--- INFORMATION SHOWN ---
•••••

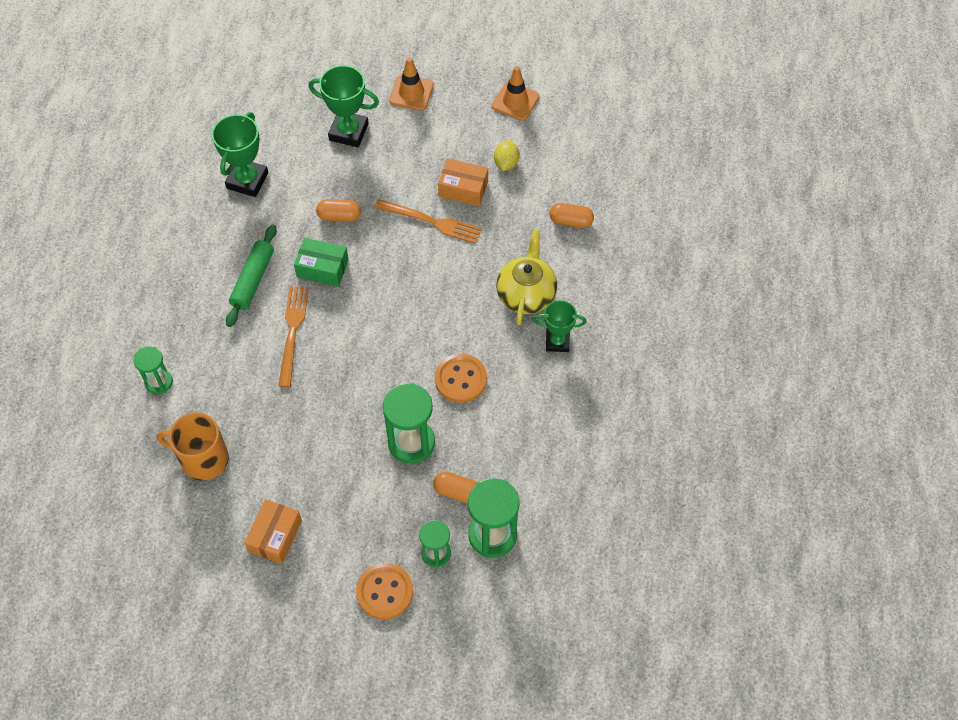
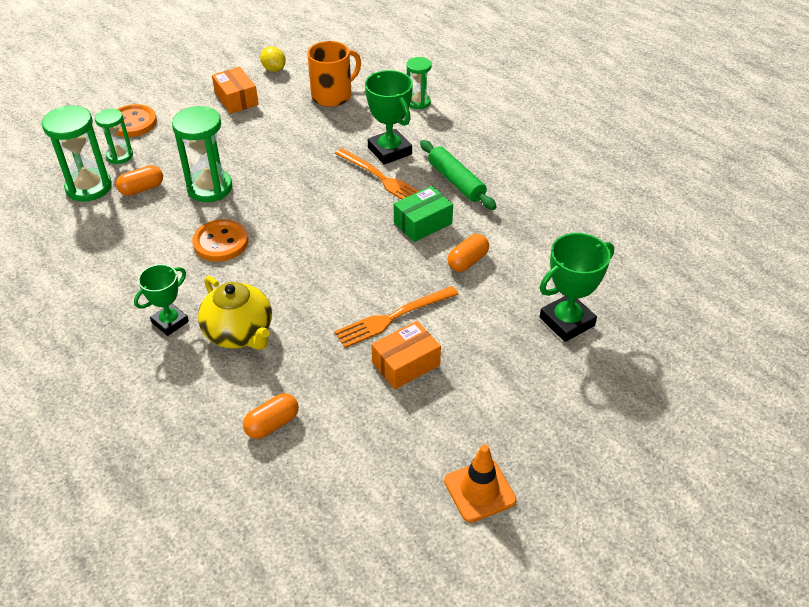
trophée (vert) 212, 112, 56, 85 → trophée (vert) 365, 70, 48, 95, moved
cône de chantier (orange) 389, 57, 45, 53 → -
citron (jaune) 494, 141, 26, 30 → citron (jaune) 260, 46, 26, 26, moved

•••••

--- TO DO ---
Would you set down exactly the lines from the line with "cône de chantier" through the last one in the material?

--- RESULT ---
cône de chantier (orange) 389, 57, 45, 53 → -
citron (jaune) 494, 141, 26, 30 → citron (jaune) 260, 46, 26, 26, moved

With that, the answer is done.